- Directions: Please rewrite all of the material below, replacing every instance of "green rough bark tree" with "green leafy tree" and leaving everything else unchanged.
━━━━━━━━━━
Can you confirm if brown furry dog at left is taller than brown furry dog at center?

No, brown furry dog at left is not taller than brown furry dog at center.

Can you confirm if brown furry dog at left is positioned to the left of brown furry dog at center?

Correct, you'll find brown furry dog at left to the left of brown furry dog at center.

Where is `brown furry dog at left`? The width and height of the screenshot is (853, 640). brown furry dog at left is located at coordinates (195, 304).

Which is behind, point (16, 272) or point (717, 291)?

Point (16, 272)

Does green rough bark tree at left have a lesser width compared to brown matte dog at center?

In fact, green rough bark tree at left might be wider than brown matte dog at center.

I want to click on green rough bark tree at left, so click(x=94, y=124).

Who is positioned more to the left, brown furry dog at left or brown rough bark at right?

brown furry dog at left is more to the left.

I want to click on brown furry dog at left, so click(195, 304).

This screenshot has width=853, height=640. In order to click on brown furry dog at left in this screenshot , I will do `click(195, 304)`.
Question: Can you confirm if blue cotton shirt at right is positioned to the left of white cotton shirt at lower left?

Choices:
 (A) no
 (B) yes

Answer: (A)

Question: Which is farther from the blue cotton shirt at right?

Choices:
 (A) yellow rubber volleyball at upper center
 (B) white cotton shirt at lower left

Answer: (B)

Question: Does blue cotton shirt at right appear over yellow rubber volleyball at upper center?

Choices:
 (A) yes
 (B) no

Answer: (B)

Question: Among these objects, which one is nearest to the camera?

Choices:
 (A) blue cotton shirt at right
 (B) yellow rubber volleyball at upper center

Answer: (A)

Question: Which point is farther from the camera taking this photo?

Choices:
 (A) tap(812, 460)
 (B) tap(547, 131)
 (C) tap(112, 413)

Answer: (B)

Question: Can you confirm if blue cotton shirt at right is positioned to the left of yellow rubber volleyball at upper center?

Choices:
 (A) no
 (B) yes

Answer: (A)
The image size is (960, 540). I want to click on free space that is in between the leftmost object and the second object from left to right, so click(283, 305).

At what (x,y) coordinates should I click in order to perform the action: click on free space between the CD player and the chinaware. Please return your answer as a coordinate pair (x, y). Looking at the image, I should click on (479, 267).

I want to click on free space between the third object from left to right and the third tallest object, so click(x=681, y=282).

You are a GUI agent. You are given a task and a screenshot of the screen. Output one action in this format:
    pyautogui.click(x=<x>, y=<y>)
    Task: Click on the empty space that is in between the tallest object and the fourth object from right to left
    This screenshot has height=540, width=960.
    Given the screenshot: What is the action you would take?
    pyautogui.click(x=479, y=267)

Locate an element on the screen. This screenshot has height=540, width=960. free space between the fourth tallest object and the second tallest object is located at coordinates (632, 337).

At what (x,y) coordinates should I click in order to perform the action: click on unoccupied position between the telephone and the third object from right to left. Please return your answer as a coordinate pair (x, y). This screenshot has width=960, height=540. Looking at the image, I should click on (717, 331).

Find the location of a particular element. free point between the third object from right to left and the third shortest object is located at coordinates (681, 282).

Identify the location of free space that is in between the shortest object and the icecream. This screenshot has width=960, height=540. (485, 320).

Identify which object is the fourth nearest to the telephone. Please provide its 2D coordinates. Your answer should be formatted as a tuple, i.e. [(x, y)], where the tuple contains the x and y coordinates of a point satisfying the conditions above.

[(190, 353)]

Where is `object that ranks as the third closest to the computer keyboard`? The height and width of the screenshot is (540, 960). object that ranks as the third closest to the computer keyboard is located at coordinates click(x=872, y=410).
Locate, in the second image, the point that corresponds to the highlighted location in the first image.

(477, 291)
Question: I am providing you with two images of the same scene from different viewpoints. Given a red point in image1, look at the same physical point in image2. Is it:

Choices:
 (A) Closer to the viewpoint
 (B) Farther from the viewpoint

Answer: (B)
━━━━━━━━━━
- Answer box:
Can you confirm if brown furry dog at left is taller than brown furry dog at center?

No, brown furry dog at left is not taller than brown furry dog at center.

Can you confirm if brown furry dog at left is positioned to the left of brown furry dog at center?

Correct, you'll find brown furry dog at left to the left of brown furry dog at center.

Where is `brown furry dog at left`? The width and height of the screenshot is (853, 640). brown furry dog at left is located at coordinates (195, 304).

Which is behind, point (16, 272) or point (717, 291)?

Point (16, 272)

Does green leafy tree at left have a lesser width compared to brown matte dog at center?

In fact, green leafy tree at left might be wider than brown matte dog at center.

I want to click on green leafy tree at left, so click(x=94, y=124).

Who is positioned more to the left, brown furry dog at left or brown rough bark at right?

brown furry dog at left is more to the left.

I want to click on brown furry dog at left, so click(195, 304).

This screenshot has width=853, height=640. In order to click on brown furry dog at left in this screenshot , I will do `click(195, 304)`.
Question: Can you confirm if blue cotton shirt at right is positioned to the left of white cotton shirt at lower left?

Choices:
 (A) no
 (B) yes

Answer: (A)

Question: Which is farther from the blue cotton shirt at right?

Choices:
 (A) yellow rubber volleyball at upper center
 (B) white cotton shirt at lower left

Answer: (B)

Question: Does blue cotton shirt at right appear over yellow rubber volleyball at upper center?

Choices:
 (A) yes
 (B) no

Answer: (B)

Question: Among these objects, which one is nearest to the camera?

Choices:
 (A) blue cotton shirt at right
 (B) yellow rubber volleyball at upper center

Answer: (A)

Question: Which point is farther from the camera taking this photo?

Choices:
 (A) tap(812, 460)
 (B) tap(547, 131)
 (C) tap(112, 413)

Answer: (B)

Question: Can you confirm if blue cotton shirt at right is positioned to the left of yellow rubber volleyball at upper center?

Choices:
 (A) no
 (B) yes

Answer: (A)
The image size is (960, 540). I want to click on free space that is in between the leftmost object and the second object from left to right, so click(283, 305).

At what (x,y) coordinates should I click in order to perform the action: click on free space between the CD player and the chinaware. Please return your answer as a coordinate pair (x, y). Looking at the image, I should click on (479, 267).

I want to click on free space between the third object from left to right and the third tallest object, so click(x=681, y=282).

You are a GUI agent. You are given a task and a screenshot of the screen. Output one action in this format:
    pyautogui.click(x=<x>, y=<y>)
    Task: Click on the empty space that is in between the tallest object and the fourth object from right to left
    This screenshot has height=540, width=960.
    Given the screenshot: What is the action you would take?
    pyautogui.click(x=479, y=267)

Locate an element on the screen. This screenshot has height=540, width=960. free space between the fourth tallest object and the second tallest object is located at coordinates (632, 337).

At what (x,y) coordinates should I click in order to perform the action: click on unoccupied position between the telephone and the third object from right to left. Please return your answer as a coordinate pair (x, y). This screenshot has width=960, height=540. Looking at the image, I should click on (717, 331).

Find the location of a particular element. free point between the third object from right to left and the third shortest object is located at coordinates (681, 282).

Identify the location of free space that is in between the shortest object and the icecream. This screenshot has width=960, height=540. (485, 320).

Identify which object is the fourth nearest to the telephone. Please provide its 2D coordinates. Your answer should be formatted as a tuple, i.e. [(x, y)], where the tuple contains the x and y coordinates of a point satisfying the conditions above.

[(190, 353)]

Where is `object that ranks as the third closest to the computer keyboard`? The height and width of the screenshot is (540, 960). object that ranks as the third closest to the computer keyboard is located at coordinates click(x=872, y=410).
Locate, in the second image, the point that corresponds to the highlighted location in the first image.

(477, 291)
Question: I am providing you with two images of the same scene from different viewpoints. Given a red point in image1, look at the same physical point in image2. Is it:

Choices:
 (A) Closer to the viewpoint
 (B) Farther from the viewpoint

Answer: (B)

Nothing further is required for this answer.